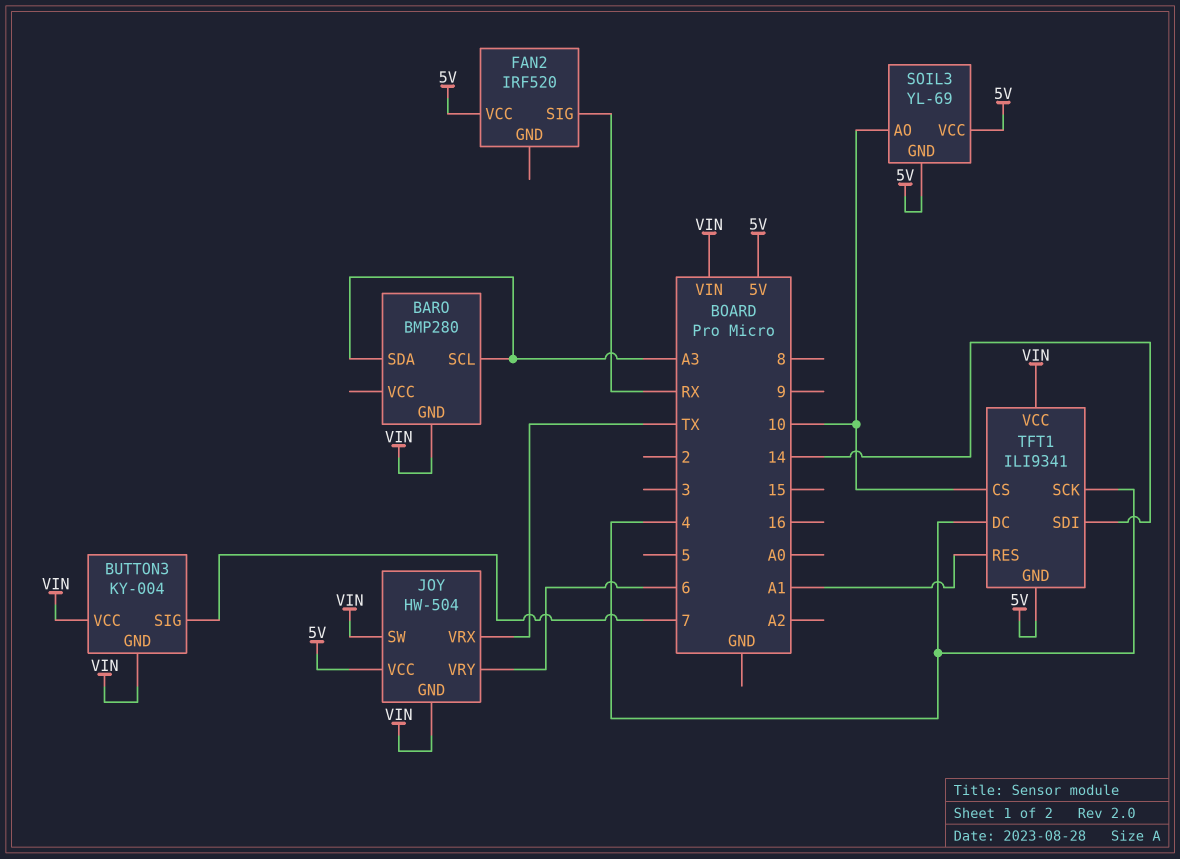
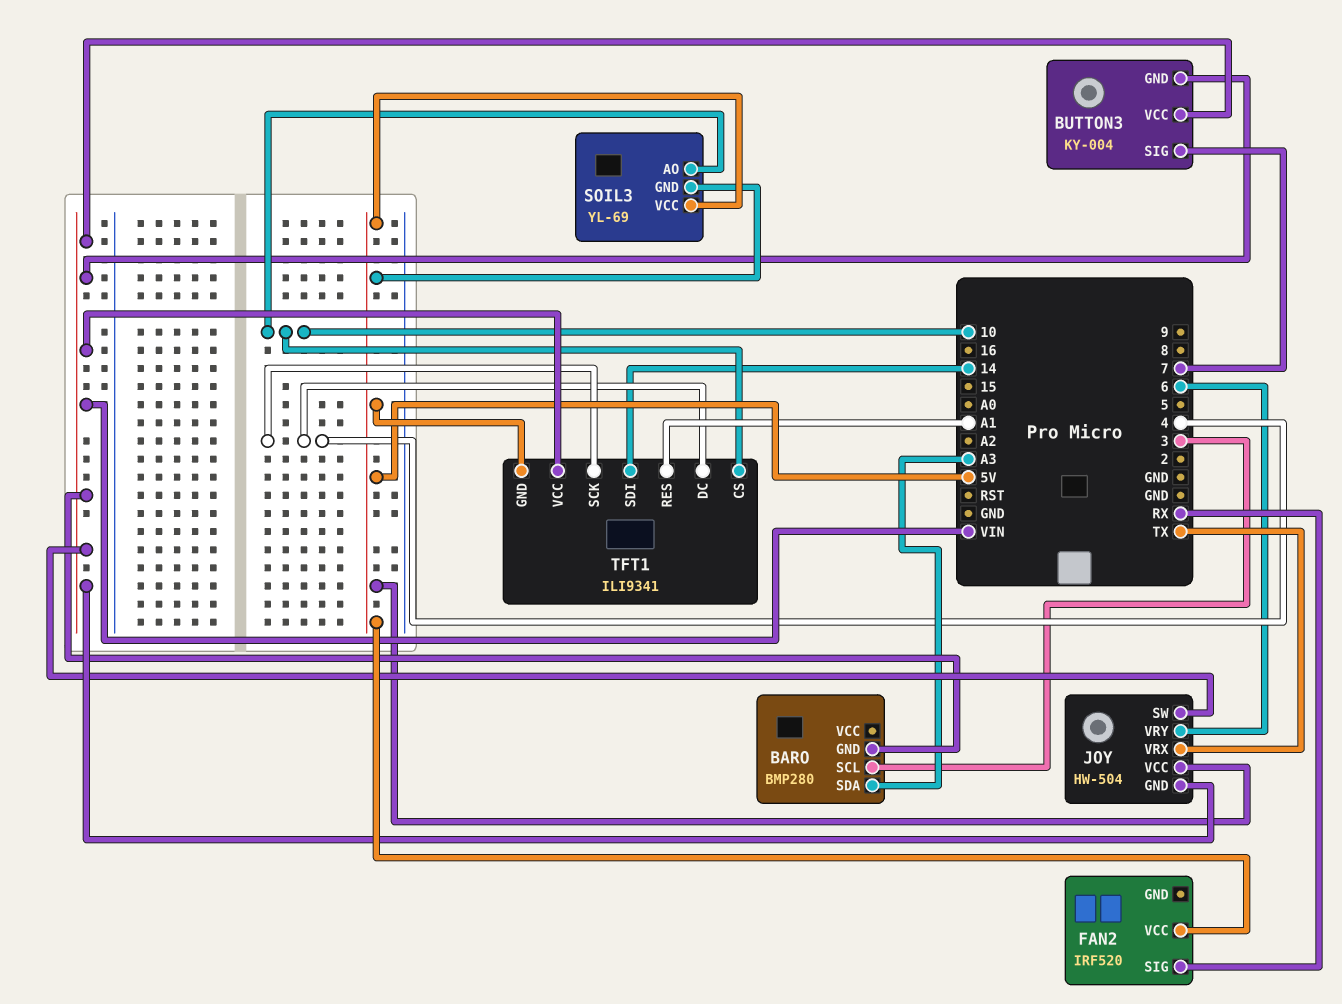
BARO pin SCL: A3 -> 3

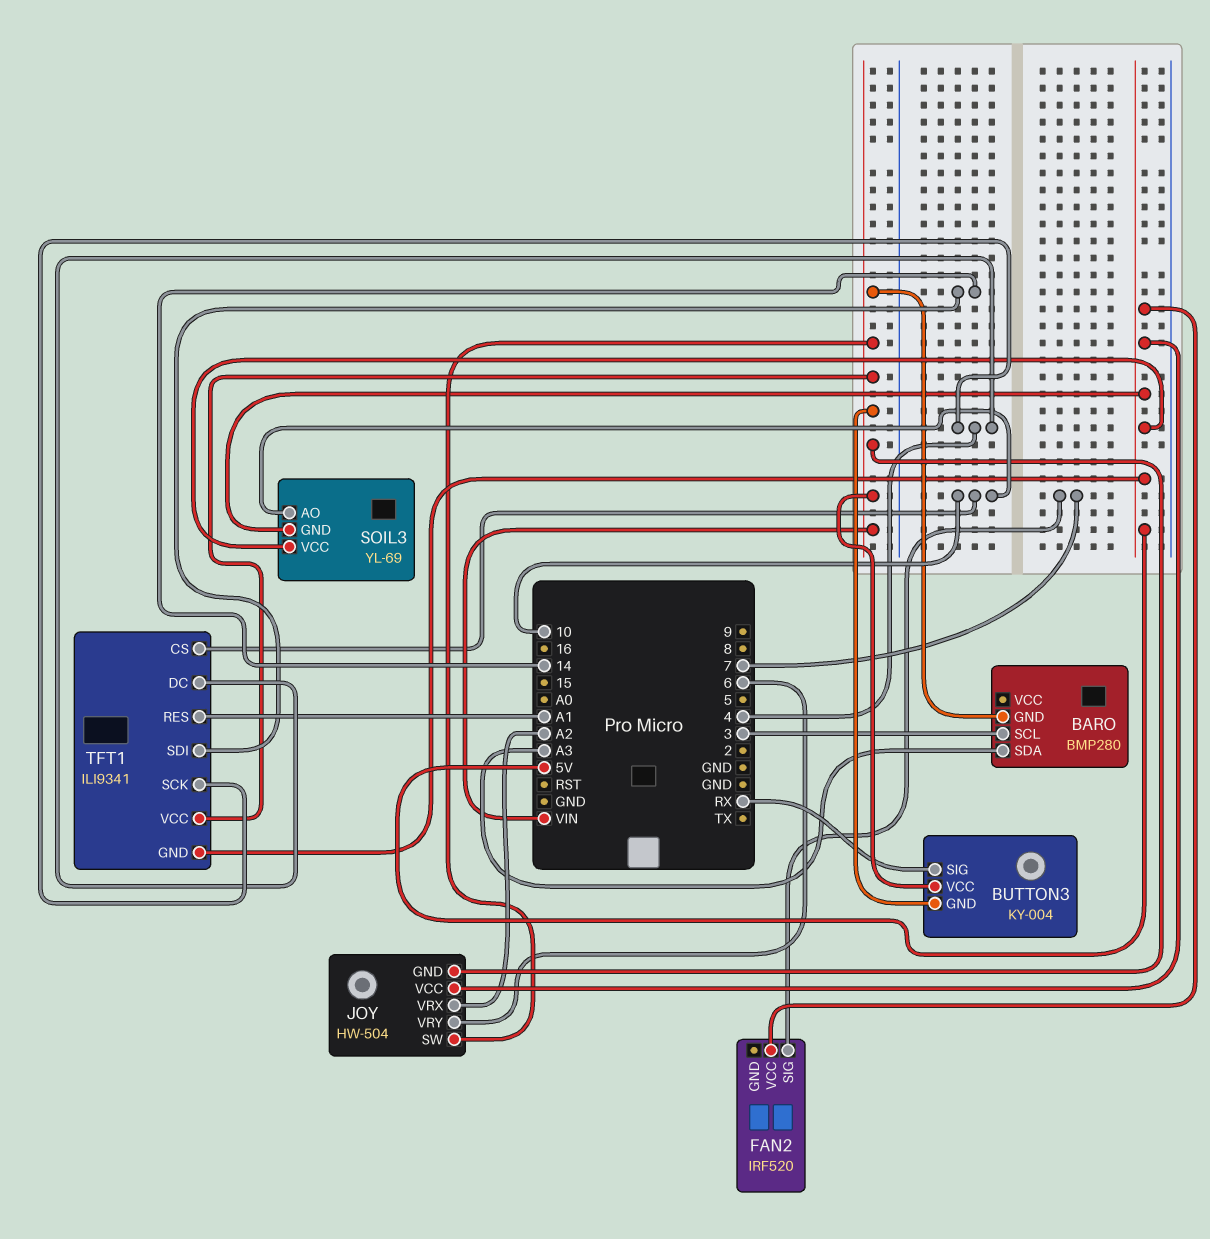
BUTTON3 pin SIG: 7 -> RX
FAN2 pin SIG: RX -> 7
JOY pin VRX: TX -> A2

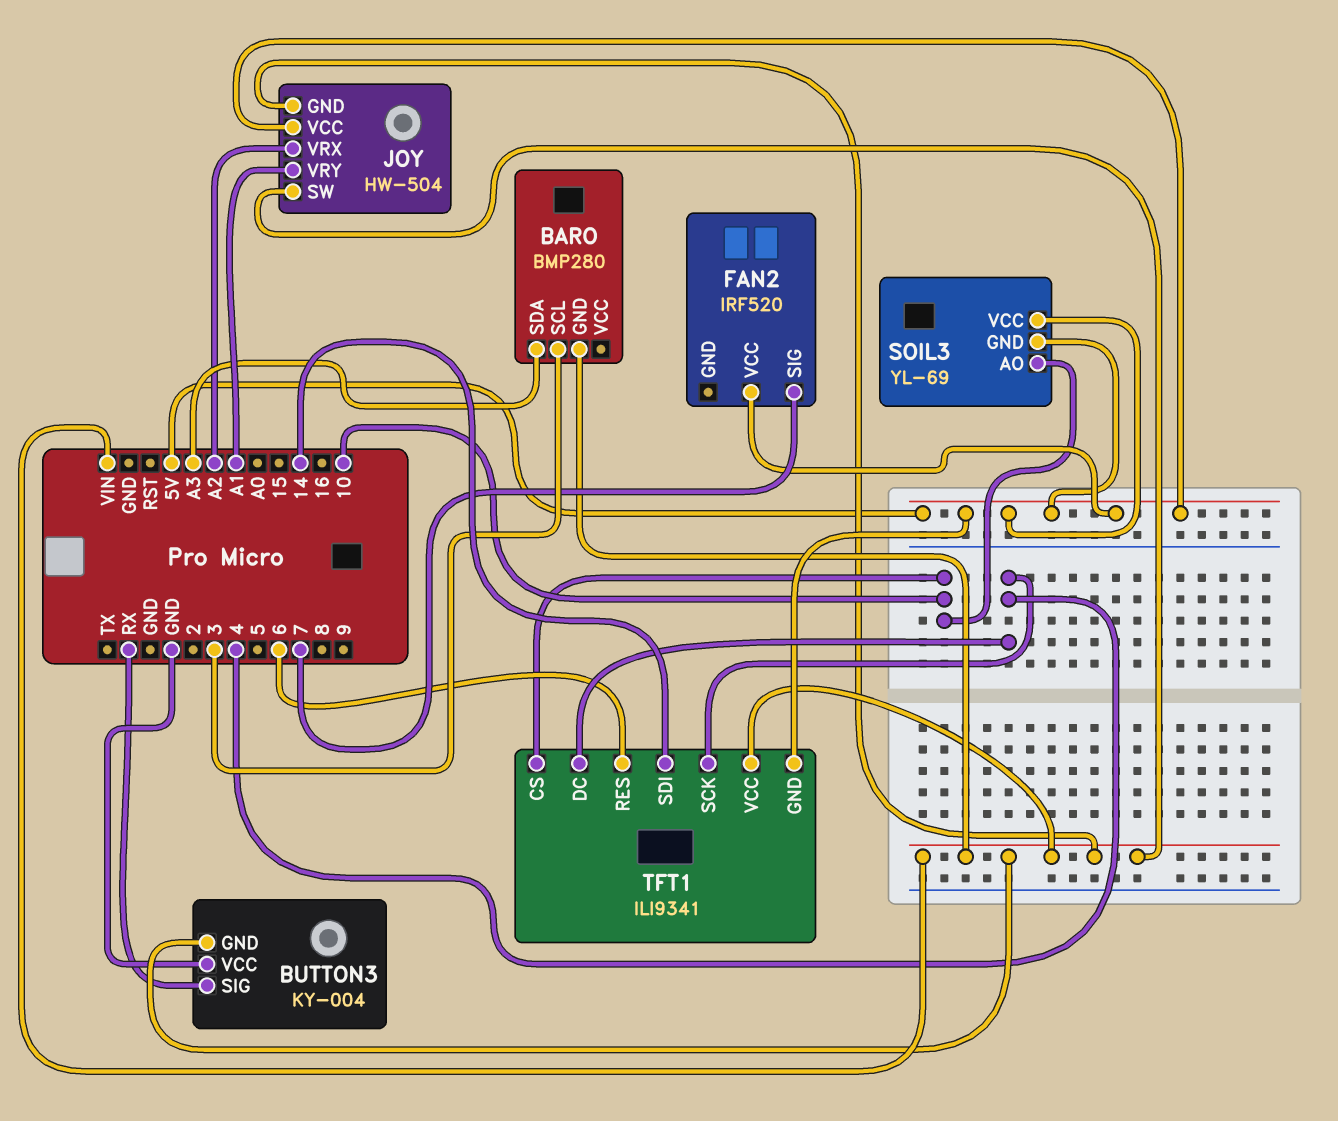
BUTTON3 pin VCC: VIN -> GND
JOY pin VRY: 6 -> A1
TFT1 pin RES: A1 -> 6

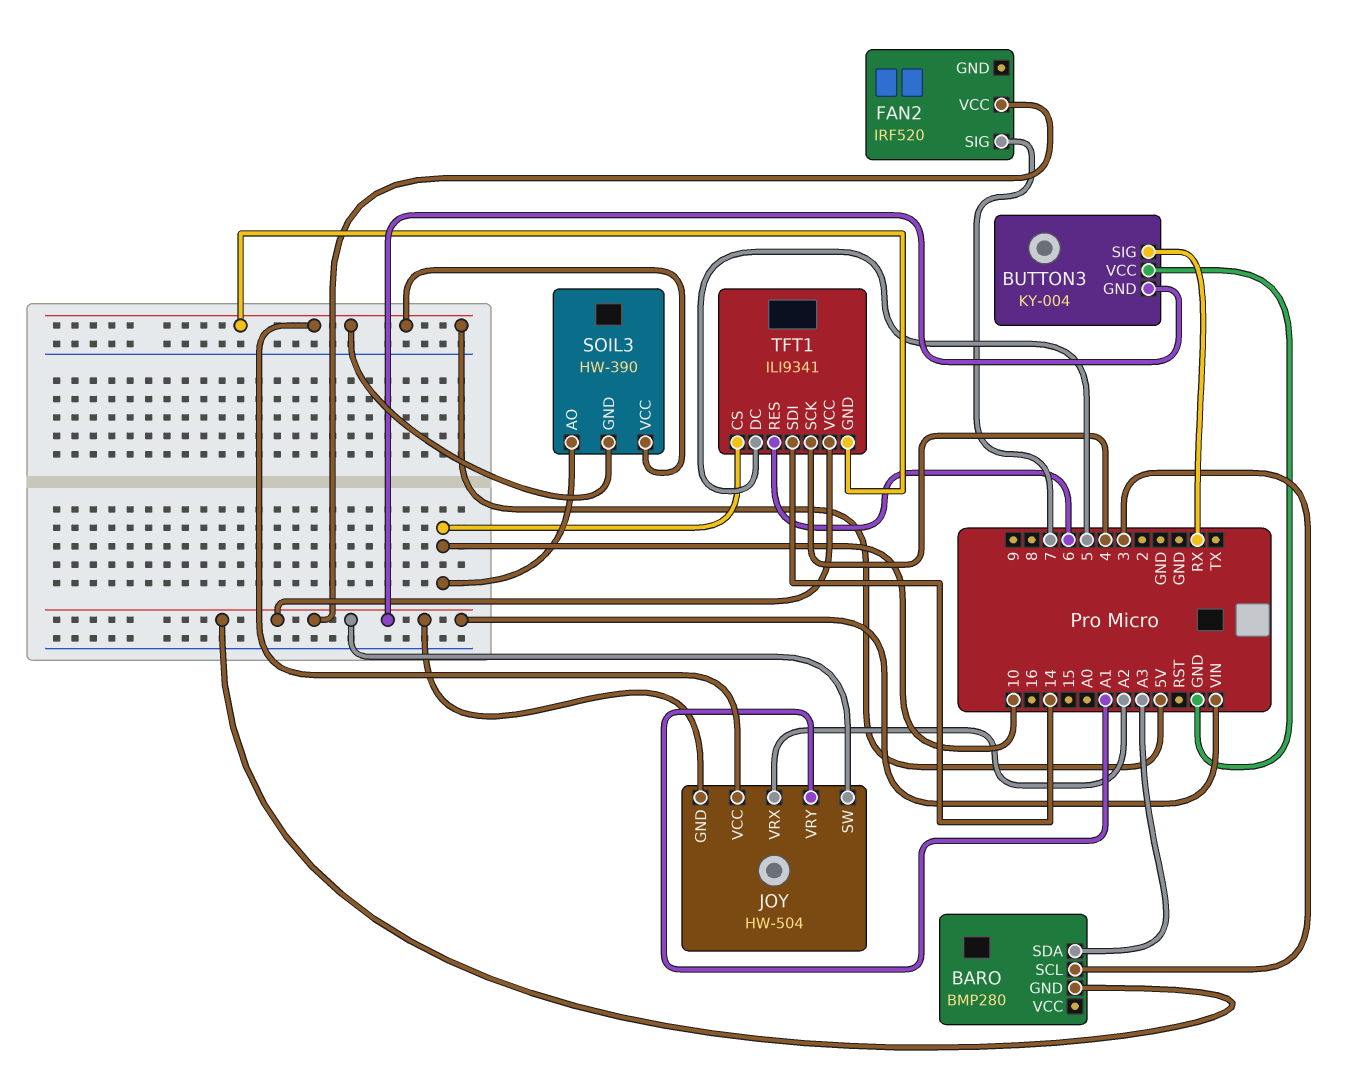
FAN2 pin VCC: 5V -> VIN
SOIL3: YL-69 -> HW-390
TFT1 pin DC: 4 -> 5

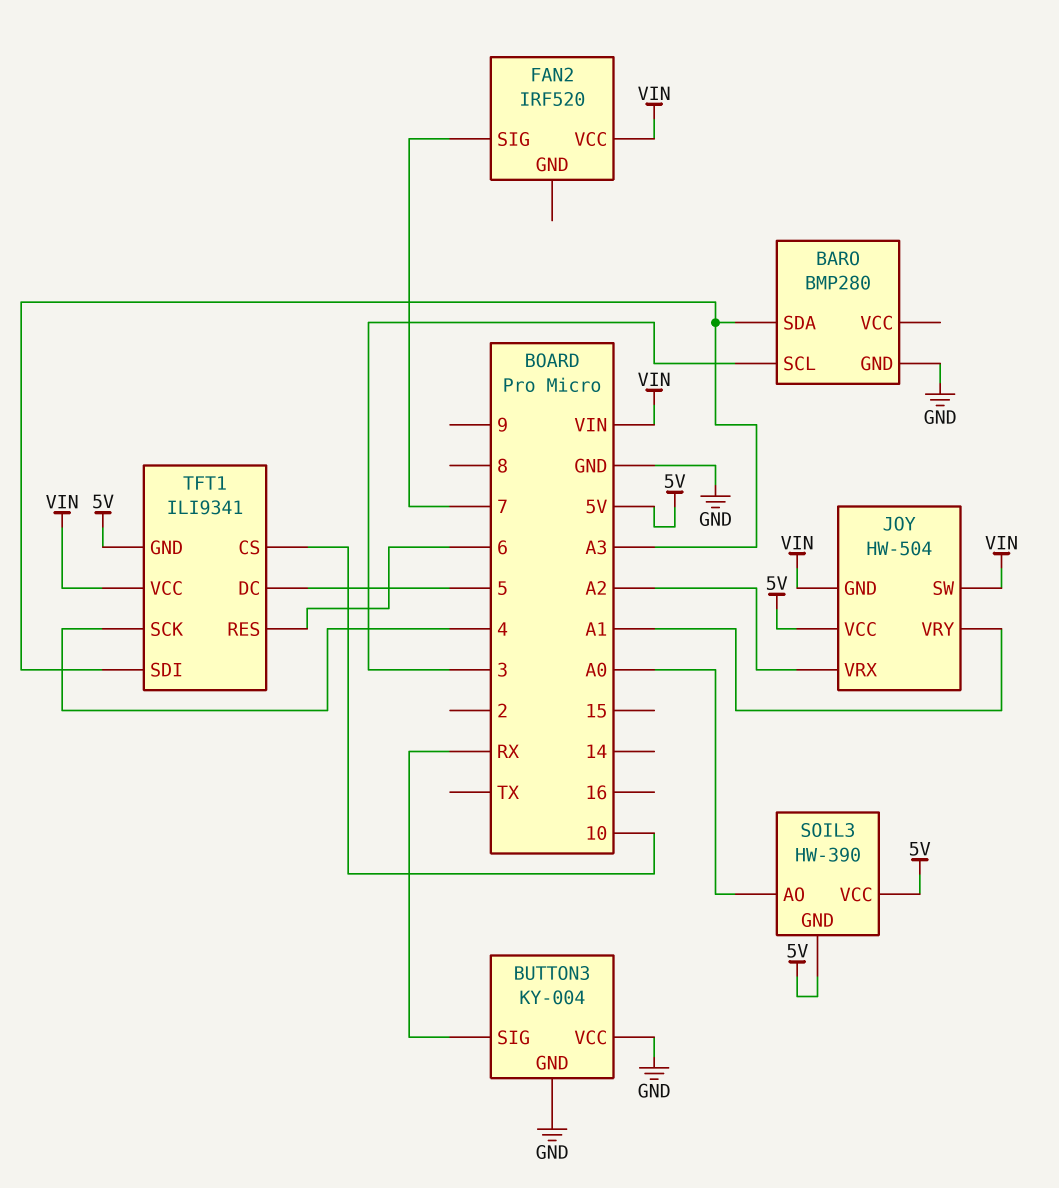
BARO pin GND: VIN -> GND
BUTTON3 pin GND: VIN -> GND
SOIL3 pin AO: 10 -> A0
TFT1 pin SDI: 14 -> A3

⁂

> PROBLEM STATEMENT
Your task is to repeat the listing exactly while omitting its pictures.

> TASK OUTPUT
BARO pin SCL: A3 -> 3

BUTTON3 pin SIG: 7 -> RX
FAN2 pin SIG: RX -> 7
JOY pin VRX: TX -> A2

BUTTON3 pin VCC: VIN -> GND
JOY pin VRY: 6 -> A1
TFT1 pin RES: A1 -> 6

FAN2 pin VCC: 5V -> VIN
SOIL3: YL-69 -> HW-390
TFT1 pin DC: 4 -> 5

BARO pin GND: VIN -> GND
BUTTON3 pin GND: VIN -> GND
SOIL3 pin AO: 10 -> A0
TFT1 pin SDI: 14 -> A3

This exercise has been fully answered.